BEGIN MATERIAL PROVIDED
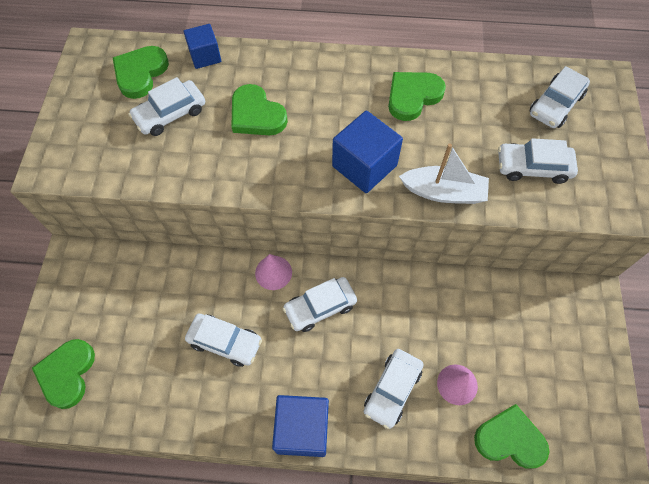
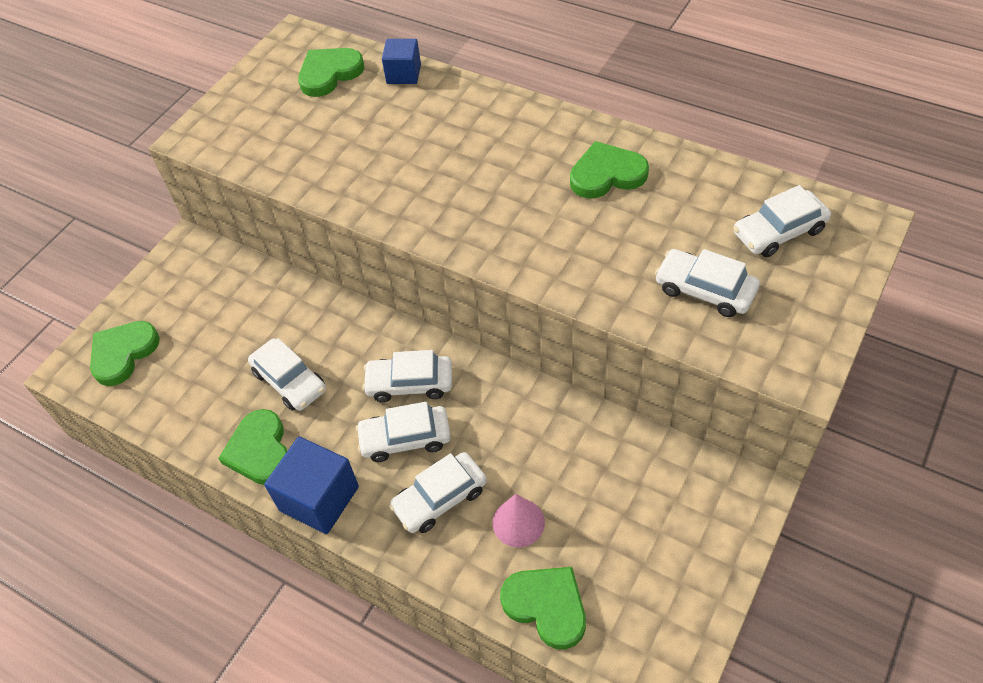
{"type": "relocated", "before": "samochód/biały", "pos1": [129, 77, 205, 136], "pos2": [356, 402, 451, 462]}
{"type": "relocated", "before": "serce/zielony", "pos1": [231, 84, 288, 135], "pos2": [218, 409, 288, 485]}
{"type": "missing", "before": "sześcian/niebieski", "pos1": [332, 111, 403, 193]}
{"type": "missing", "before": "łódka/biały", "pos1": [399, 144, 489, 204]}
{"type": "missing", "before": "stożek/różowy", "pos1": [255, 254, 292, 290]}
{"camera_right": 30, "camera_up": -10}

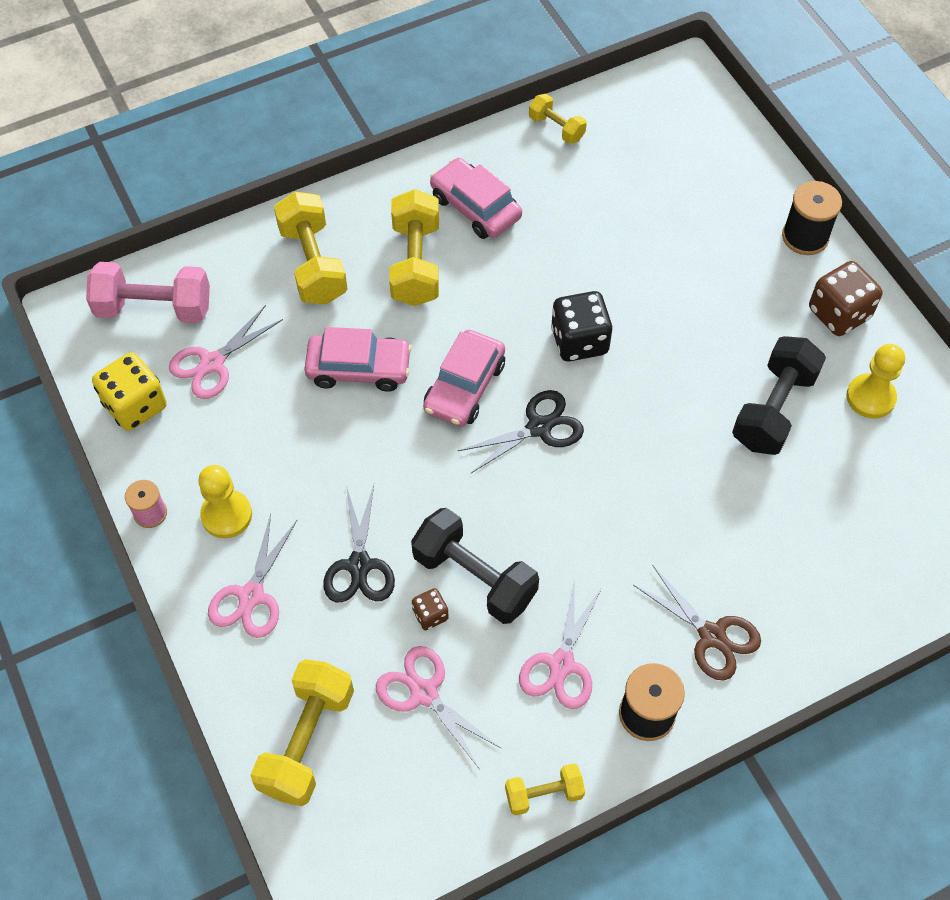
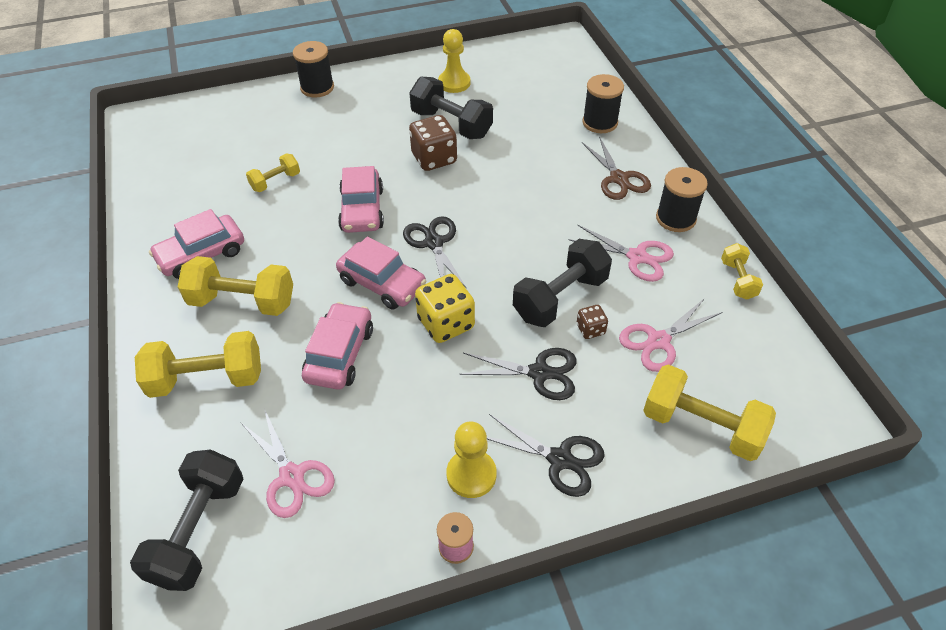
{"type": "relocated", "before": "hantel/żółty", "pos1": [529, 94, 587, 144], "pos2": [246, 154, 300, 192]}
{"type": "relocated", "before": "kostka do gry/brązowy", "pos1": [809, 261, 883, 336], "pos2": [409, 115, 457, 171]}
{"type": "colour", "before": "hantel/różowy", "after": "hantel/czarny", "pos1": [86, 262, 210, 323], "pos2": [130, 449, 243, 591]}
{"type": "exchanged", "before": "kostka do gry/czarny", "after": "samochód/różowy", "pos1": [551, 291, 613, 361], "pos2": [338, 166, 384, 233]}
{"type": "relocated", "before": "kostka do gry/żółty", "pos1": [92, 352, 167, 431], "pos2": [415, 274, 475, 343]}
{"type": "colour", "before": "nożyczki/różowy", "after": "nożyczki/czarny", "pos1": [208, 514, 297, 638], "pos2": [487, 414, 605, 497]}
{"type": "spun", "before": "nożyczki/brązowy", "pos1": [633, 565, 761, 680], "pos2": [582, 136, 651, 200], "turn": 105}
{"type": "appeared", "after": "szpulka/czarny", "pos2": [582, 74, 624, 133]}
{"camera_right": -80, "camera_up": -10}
END MATERIAL PROVIDED
BEGIN MATERIAL PROVIDED
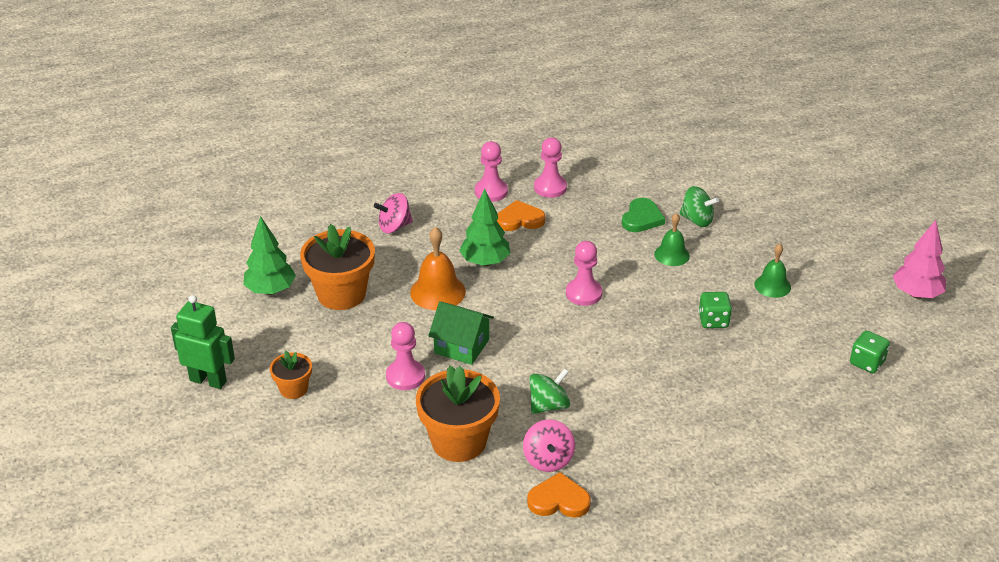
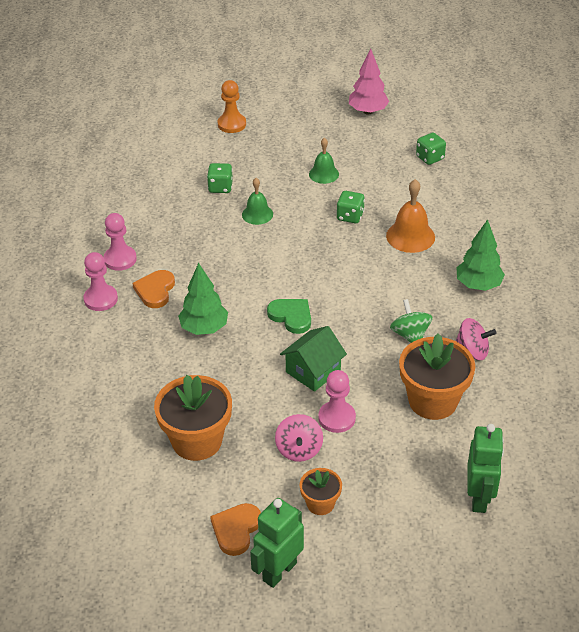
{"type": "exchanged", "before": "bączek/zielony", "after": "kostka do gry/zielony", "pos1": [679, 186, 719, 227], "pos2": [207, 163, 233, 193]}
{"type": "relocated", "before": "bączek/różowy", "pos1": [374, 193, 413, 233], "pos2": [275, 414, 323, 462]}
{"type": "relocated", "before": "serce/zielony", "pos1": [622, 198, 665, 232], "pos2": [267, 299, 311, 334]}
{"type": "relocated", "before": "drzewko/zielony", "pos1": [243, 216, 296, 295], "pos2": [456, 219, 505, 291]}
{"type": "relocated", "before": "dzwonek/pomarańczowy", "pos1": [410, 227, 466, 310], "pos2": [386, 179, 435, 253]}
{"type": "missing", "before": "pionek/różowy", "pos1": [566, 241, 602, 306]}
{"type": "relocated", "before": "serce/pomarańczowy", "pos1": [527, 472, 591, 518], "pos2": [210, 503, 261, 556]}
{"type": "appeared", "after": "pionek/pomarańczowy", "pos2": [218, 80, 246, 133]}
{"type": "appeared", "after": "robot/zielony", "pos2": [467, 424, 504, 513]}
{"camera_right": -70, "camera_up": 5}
END MATERIAL PROVIDED
> [PROBLEM TO WORK ON] Your answer should be a number only: the count of lines above in which the string "biały" appears.

> [SOLUTION TO THIS TASK] 2